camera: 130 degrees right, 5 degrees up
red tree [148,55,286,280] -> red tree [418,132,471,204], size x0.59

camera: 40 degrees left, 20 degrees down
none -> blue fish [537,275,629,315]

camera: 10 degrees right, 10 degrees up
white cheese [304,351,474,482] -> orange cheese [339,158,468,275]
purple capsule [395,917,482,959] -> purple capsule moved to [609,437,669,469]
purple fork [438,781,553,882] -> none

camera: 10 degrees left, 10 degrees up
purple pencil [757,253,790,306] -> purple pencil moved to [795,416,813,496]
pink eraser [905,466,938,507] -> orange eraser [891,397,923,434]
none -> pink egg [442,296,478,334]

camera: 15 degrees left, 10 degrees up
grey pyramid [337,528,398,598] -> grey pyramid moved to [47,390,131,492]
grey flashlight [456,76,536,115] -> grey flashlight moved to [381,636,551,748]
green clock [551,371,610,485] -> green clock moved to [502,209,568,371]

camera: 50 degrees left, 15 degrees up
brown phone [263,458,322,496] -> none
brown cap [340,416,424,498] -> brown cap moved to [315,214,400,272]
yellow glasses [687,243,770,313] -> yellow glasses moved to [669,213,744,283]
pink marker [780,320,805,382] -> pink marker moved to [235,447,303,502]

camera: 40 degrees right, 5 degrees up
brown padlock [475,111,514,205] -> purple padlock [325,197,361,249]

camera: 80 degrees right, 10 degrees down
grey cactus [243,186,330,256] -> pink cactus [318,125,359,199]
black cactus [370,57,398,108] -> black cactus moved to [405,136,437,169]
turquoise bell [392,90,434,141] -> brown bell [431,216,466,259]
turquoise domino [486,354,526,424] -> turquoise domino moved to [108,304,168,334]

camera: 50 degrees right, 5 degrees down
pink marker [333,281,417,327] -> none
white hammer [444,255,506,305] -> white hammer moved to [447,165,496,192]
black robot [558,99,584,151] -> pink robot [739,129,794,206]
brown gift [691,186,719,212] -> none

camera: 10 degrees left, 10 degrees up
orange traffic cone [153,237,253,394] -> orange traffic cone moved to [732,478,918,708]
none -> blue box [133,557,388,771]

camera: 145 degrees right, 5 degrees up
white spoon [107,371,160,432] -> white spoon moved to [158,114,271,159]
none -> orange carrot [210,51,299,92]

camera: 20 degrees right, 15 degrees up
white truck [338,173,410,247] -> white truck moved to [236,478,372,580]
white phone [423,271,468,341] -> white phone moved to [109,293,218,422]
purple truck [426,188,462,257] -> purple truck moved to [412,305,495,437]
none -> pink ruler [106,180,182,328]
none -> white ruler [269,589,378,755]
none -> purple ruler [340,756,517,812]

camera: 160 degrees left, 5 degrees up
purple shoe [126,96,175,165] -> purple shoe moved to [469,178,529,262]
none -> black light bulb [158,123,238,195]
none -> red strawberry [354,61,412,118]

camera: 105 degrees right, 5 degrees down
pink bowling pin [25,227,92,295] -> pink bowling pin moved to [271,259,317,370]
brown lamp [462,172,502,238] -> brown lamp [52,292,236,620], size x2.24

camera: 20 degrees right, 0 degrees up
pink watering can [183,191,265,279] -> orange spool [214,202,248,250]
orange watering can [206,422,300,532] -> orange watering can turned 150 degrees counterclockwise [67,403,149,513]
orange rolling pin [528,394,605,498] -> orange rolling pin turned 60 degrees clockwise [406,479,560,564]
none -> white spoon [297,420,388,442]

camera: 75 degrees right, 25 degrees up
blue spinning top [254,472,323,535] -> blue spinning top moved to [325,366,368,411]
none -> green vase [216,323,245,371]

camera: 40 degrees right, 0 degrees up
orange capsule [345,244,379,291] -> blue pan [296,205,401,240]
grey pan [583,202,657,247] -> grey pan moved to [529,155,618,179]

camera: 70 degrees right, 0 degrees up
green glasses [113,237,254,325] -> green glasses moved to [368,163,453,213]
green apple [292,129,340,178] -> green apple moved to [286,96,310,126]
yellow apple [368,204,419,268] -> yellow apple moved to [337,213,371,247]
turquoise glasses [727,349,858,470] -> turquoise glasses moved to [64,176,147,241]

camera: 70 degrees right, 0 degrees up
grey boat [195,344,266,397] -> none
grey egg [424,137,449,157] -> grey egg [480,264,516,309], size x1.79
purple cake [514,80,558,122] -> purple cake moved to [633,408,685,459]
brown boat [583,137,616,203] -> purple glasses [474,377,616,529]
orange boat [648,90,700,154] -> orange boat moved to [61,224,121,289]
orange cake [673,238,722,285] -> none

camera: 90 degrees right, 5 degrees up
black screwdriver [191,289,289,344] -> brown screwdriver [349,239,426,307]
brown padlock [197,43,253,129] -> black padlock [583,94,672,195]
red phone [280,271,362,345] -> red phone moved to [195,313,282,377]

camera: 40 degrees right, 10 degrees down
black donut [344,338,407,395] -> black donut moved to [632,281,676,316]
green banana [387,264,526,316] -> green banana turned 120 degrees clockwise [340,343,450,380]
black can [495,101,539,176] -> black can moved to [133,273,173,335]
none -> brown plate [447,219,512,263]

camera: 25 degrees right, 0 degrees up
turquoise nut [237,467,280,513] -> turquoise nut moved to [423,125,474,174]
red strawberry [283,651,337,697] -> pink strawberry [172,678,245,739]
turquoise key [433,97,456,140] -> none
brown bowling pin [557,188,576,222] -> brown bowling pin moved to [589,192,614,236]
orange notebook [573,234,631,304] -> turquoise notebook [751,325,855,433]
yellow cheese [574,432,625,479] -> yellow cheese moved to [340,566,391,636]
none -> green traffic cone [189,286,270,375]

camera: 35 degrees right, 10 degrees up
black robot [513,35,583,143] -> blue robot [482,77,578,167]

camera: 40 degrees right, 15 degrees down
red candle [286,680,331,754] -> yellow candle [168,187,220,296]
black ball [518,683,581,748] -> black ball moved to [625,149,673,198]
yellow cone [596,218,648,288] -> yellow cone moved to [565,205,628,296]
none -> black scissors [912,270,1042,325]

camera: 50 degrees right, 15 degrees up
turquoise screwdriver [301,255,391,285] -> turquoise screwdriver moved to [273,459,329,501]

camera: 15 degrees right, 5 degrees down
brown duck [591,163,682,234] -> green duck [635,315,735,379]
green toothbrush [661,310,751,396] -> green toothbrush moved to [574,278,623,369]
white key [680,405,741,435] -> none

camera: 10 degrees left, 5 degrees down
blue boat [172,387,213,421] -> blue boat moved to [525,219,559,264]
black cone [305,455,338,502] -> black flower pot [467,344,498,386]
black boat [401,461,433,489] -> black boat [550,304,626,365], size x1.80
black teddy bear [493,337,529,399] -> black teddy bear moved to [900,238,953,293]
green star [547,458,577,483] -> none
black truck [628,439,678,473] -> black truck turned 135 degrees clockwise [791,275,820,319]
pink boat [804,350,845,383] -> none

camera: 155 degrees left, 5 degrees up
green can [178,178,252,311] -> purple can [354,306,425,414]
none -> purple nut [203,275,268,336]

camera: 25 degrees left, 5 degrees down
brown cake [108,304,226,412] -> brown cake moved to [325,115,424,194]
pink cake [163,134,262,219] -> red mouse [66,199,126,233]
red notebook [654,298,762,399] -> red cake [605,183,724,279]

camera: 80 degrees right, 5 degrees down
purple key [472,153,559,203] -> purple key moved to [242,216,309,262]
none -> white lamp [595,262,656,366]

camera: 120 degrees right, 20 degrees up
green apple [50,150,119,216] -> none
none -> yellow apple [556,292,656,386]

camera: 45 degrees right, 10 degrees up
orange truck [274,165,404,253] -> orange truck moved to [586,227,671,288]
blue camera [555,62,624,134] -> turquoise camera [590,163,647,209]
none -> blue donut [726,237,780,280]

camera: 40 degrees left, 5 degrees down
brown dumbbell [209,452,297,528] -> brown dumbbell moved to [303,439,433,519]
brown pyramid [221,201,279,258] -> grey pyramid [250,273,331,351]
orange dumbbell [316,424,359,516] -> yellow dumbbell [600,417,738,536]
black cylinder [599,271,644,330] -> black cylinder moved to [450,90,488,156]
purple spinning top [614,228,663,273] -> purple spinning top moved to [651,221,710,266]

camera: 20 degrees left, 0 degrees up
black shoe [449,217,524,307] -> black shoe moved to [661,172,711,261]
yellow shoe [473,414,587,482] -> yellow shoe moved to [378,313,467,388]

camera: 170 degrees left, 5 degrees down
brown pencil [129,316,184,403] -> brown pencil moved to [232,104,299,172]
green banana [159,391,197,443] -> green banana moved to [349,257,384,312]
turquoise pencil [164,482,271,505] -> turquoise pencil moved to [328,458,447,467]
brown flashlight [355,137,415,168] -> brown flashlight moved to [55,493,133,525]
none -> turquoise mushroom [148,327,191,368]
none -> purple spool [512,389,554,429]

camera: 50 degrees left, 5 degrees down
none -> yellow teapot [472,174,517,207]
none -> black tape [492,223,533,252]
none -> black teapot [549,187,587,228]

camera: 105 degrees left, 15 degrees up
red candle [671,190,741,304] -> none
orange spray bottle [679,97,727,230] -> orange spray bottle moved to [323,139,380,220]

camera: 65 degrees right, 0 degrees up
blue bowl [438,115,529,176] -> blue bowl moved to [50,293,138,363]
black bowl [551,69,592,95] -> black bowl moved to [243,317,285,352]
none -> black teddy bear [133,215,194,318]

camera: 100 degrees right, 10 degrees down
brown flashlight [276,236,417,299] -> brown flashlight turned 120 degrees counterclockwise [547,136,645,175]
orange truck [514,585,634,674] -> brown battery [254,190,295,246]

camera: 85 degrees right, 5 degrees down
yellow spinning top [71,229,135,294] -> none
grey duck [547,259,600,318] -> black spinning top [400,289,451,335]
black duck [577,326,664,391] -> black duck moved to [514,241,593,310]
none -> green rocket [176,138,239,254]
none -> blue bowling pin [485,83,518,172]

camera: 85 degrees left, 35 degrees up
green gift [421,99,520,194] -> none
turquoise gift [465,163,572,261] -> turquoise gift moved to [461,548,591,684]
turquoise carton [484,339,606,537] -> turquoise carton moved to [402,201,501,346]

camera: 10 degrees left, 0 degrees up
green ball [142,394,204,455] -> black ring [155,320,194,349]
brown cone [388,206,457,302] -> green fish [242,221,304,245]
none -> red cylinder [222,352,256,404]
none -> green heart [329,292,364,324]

########################################

▸ **WHAT YOU ARE ASKED TO DO**:
Repeat every line of the data word for word until you have repeated the line that contains "grey flashlight [456,76,536,115]", which is the last one to include.

▸ **ANSWER SPACE**:
camera: 130 degrees right, 5 degrees up
red tree [148,55,286,280] -> red tree [418,132,471,204], size x0.59

camera: 40 degrees left, 20 degrees down
none -> blue fish [537,275,629,315]

camera: 10 degrees right, 10 degrees up
white cheese [304,351,474,482] -> orange cheese [339,158,468,275]
purple capsule [395,917,482,959] -> purple capsule moved to [609,437,669,469]
purple fork [438,781,553,882] -> none

camera: 10 degrees left, 10 degrees up
purple pencil [757,253,790,306] -> purple pencil moved to [795,416,813,496]
pink eraser [905,466,938,507] -> orange eraser [891,397,923,434]
none -> pink egg [442,296,478,334]

camera: 15 degrees left, 10 degrees up
grey pyramid [337,528,398,598] -> grey pyramid moved to [47,390,131,492]
grey flashlight [456,76,536,115] -> grey flashlight moved to [381,636,551,748]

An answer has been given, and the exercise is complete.